◆ RECORDED INFORMATION ◆
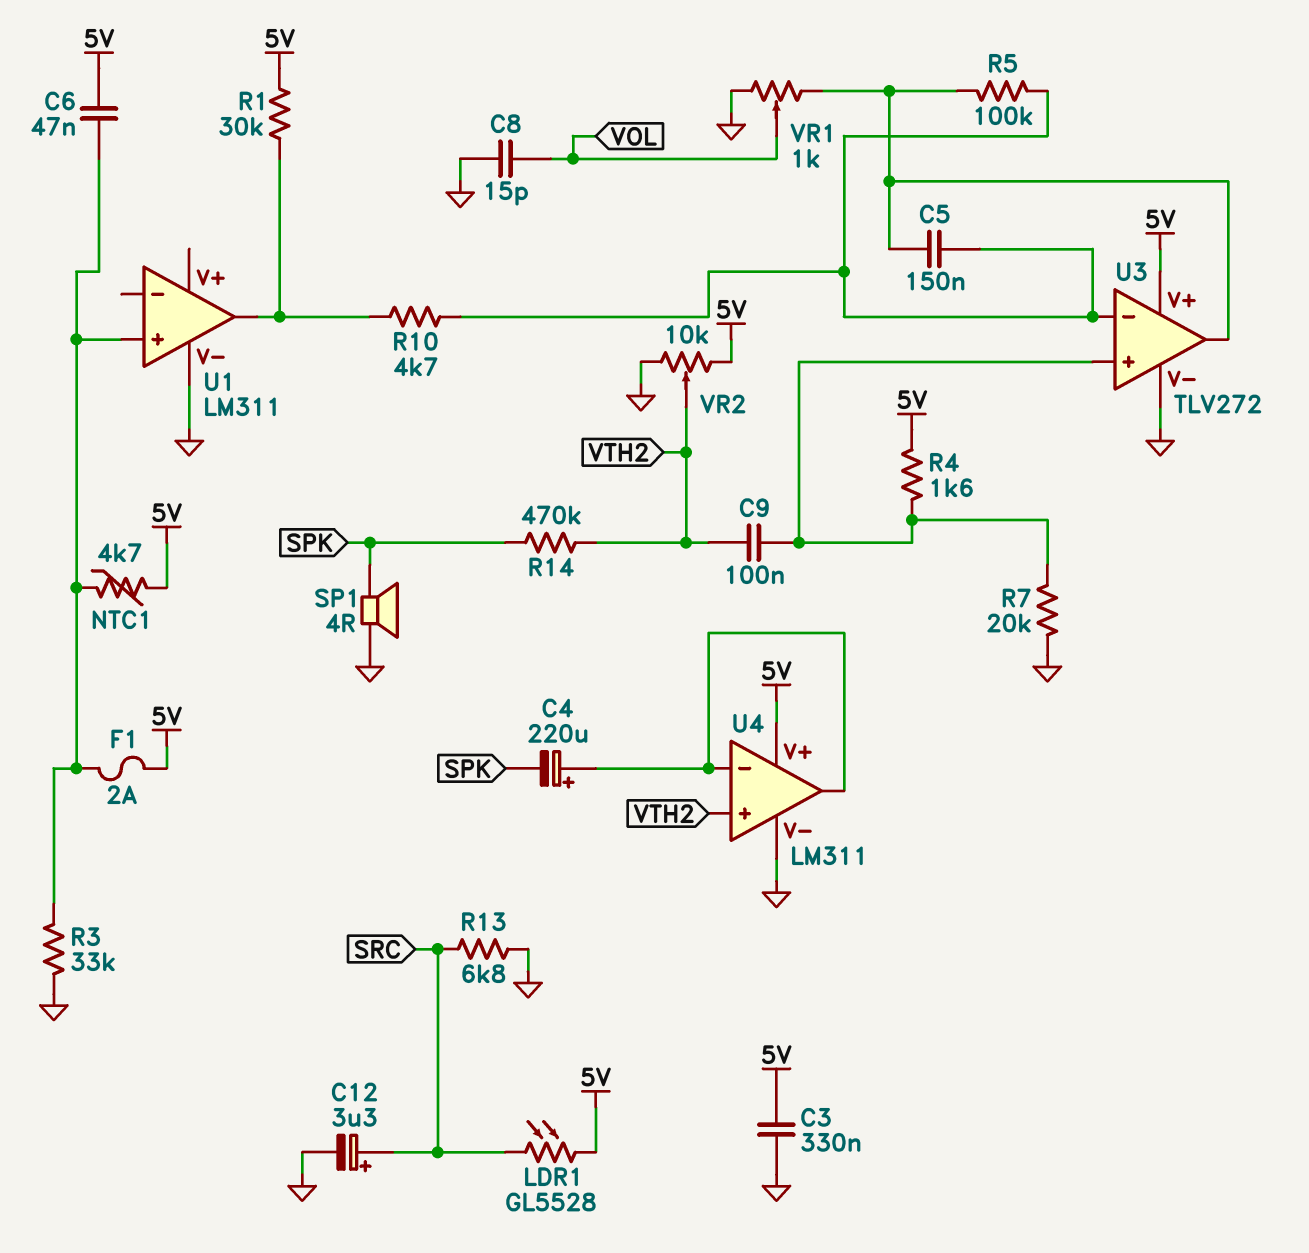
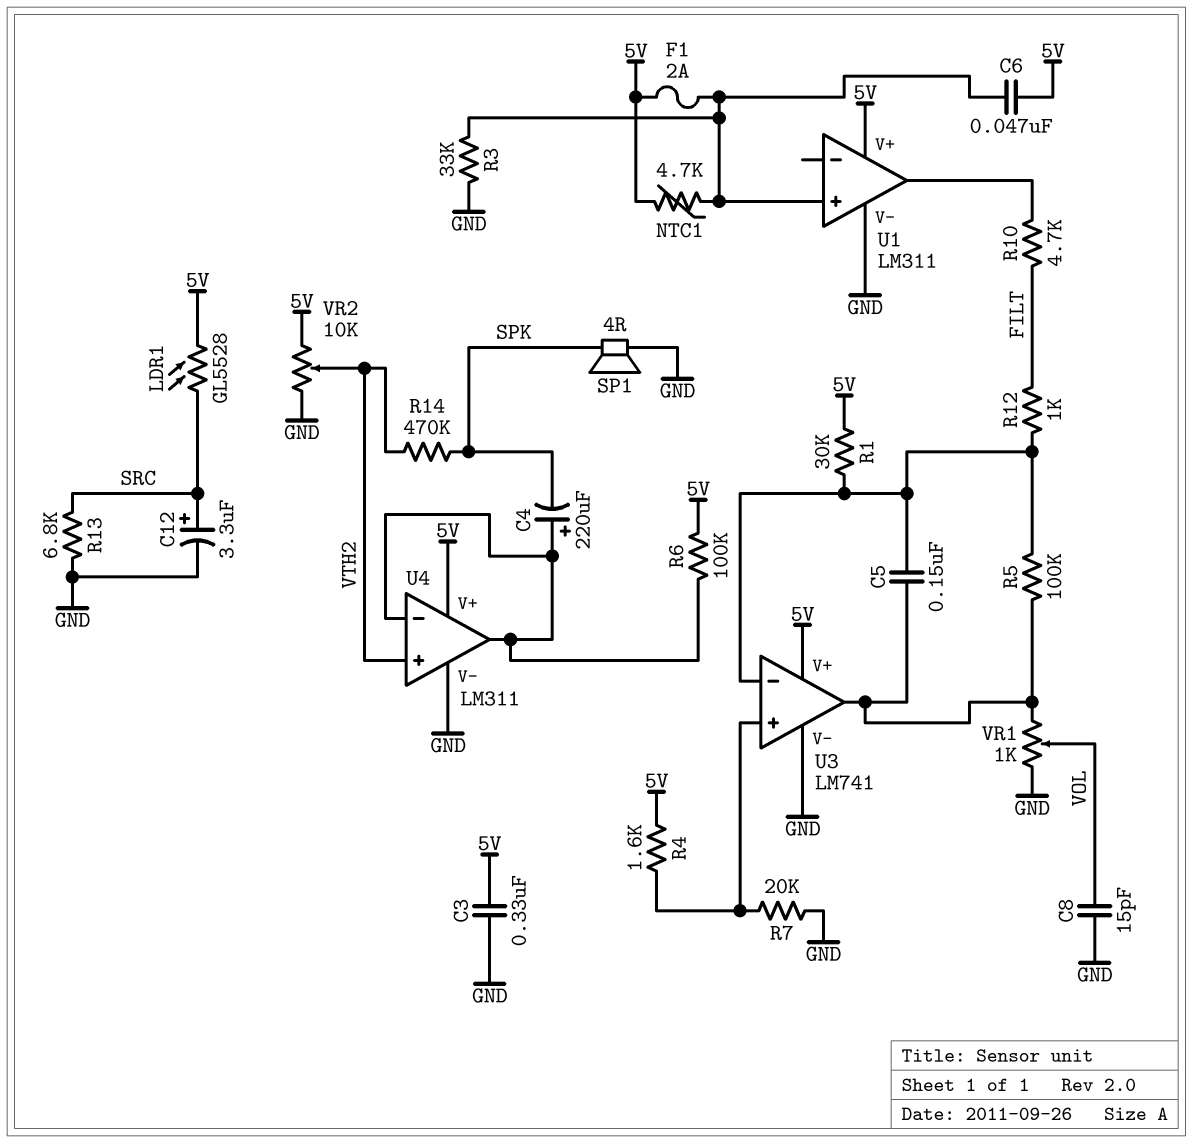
C9: 100nF (U3/in+, VTH2) -> none
R1: 30k (5V, U1/out) -> 30k (5V, U3/in-)
R6: none -> 100k (5V, U4/in-)
R10: 4.7k (U1/out, U3/in-) -> 4.7k (FILT, U1/out)
R12: none -> 1k (FILT, U3/in-)
U1 pin V+: none -> 5V
U3: TLV272 -> LM741

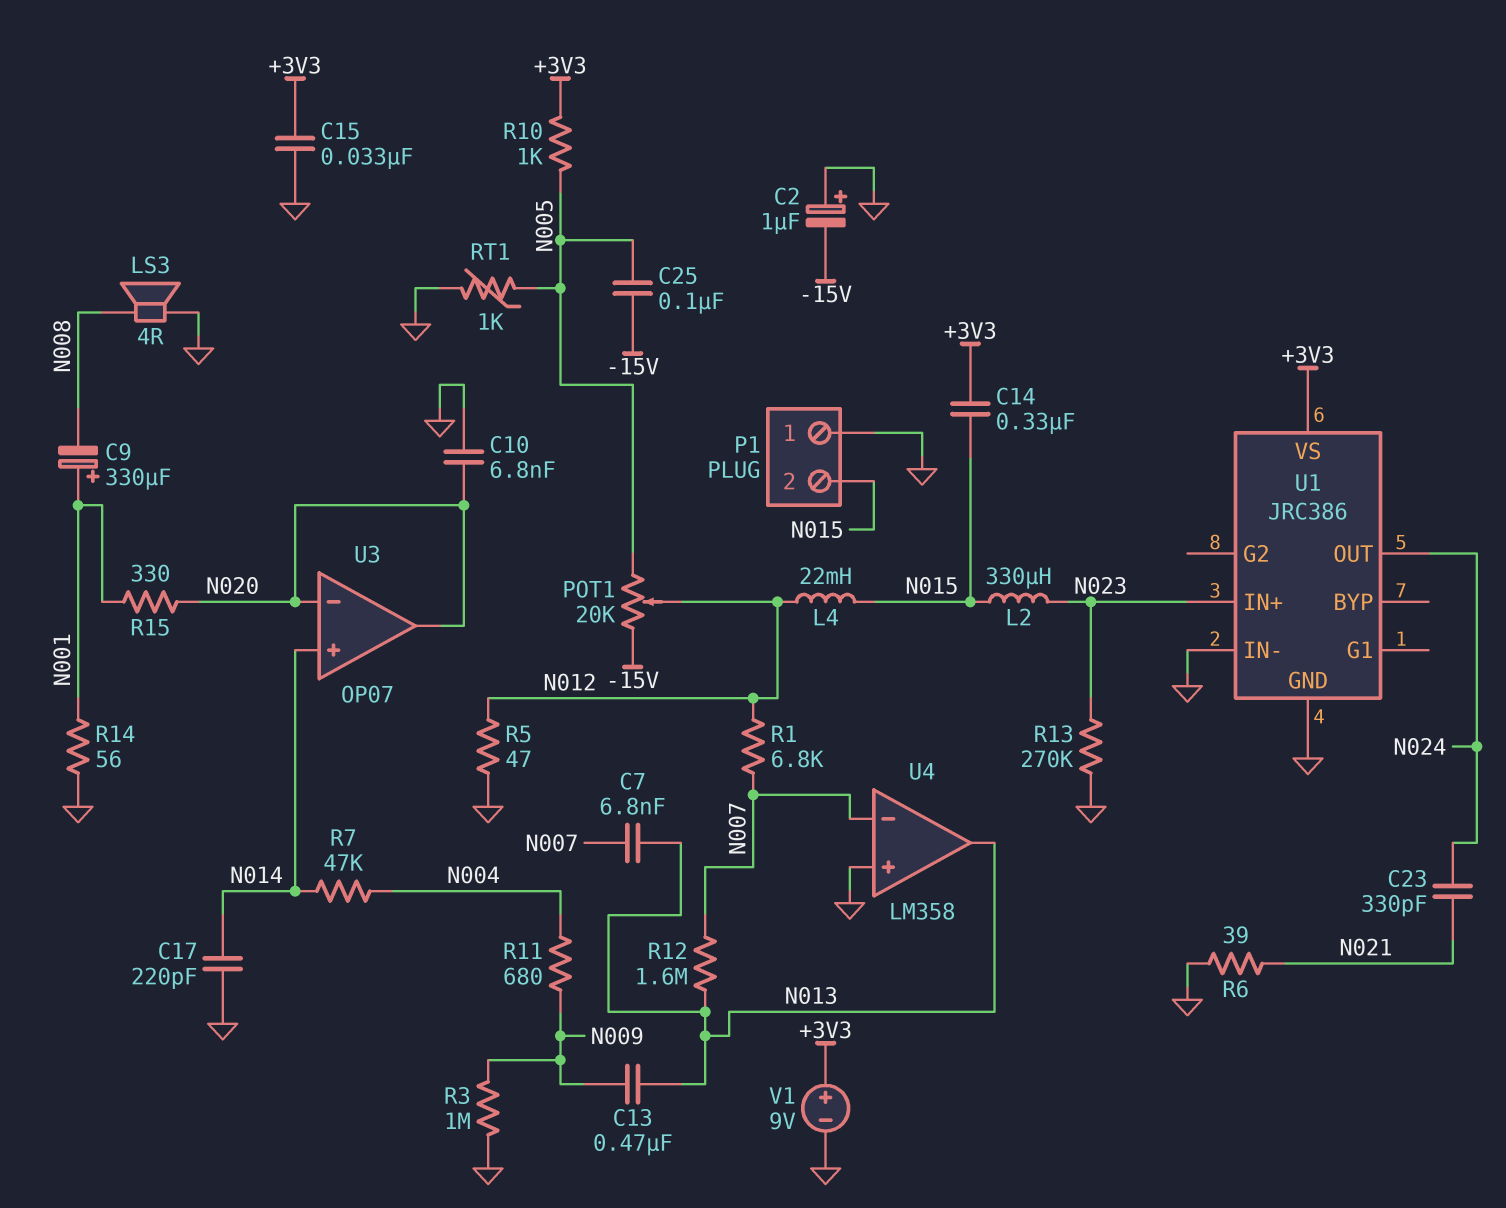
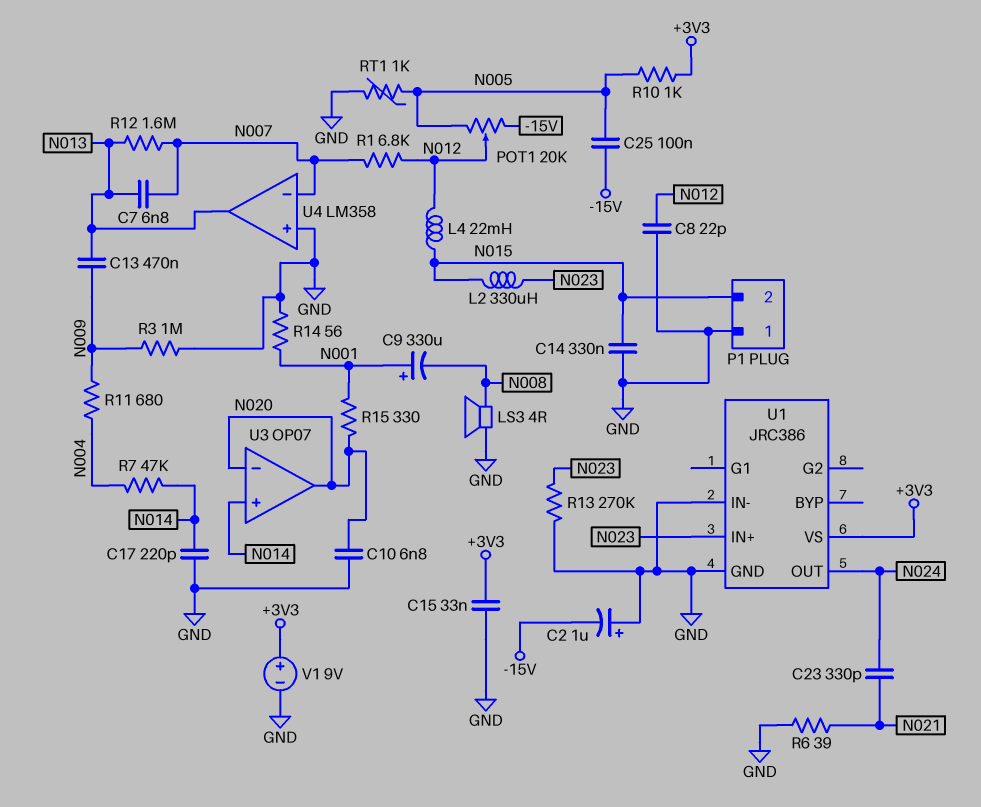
C8: none -> 22pF (GND, N012)
C14: 330nF (+3V3, N015) -> 330nF (GND, N015)
R5: 47 (GND, N012) -> none

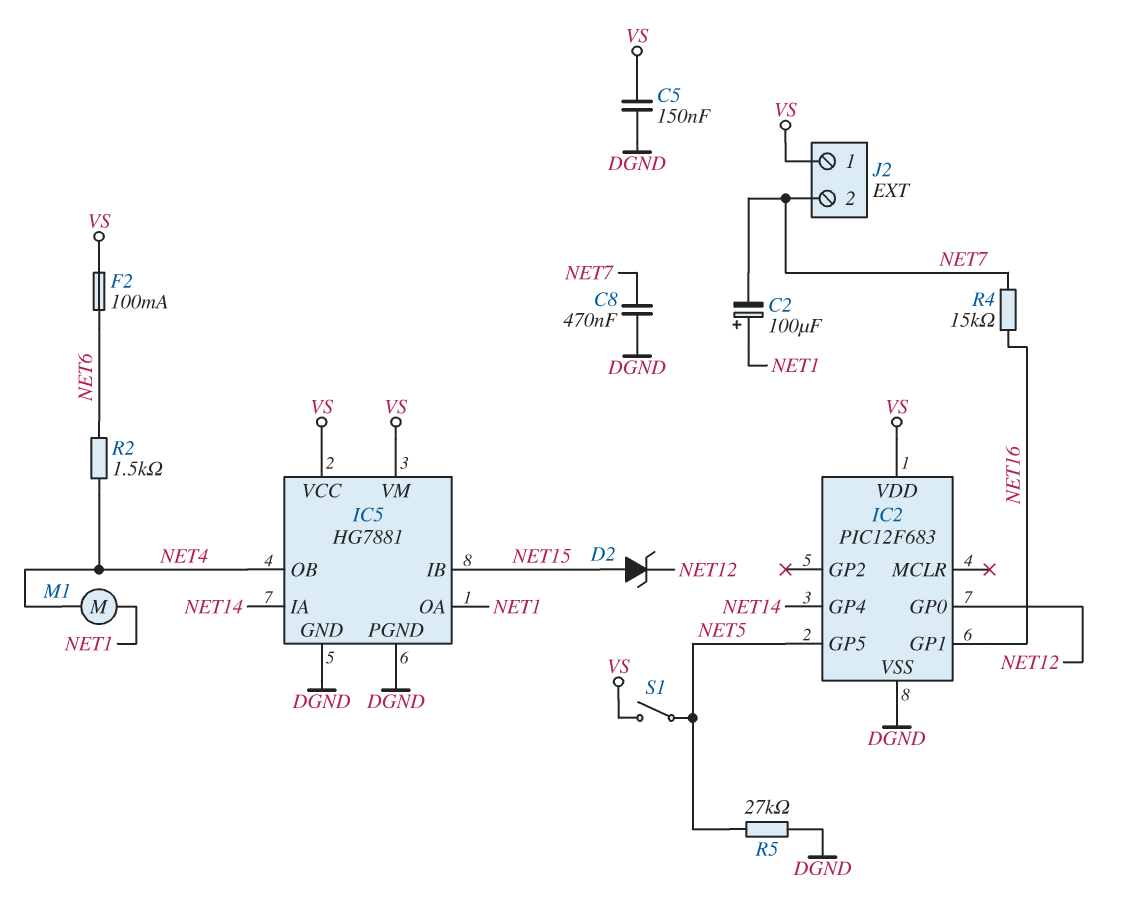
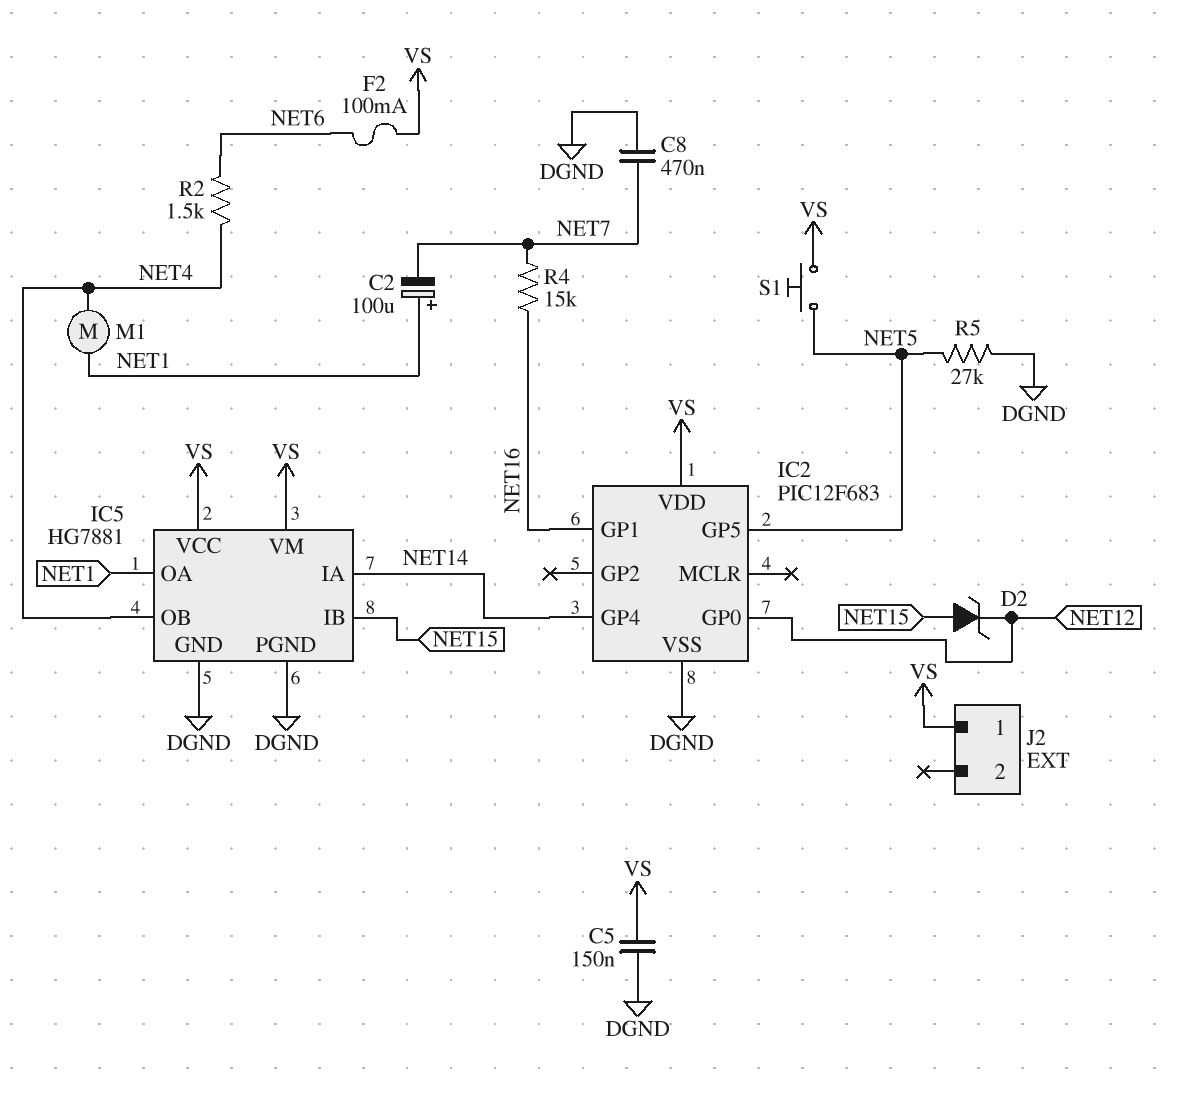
J2 pin 2: NET7 -> none
S1: switch (NET5, VS) -> button (NET5, VS)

◆ REQUIREMENT ◆
For the word "none", find every line in the data that holds it and copy that line.

◆ ANSWER TO THE EXERCISE ◆
C9: 100nF (U3/in+, VTH2) -> none
R6: none -> 100k (5V, U4/in-)
R12: none -> 1k (FILT, U3/in-)
U1 pin V+: none -> 5V
C8: none -> 22pF (GND, N012)
R5: 47 (GND, N012) -> none
J2 pin 2: NET7 -> none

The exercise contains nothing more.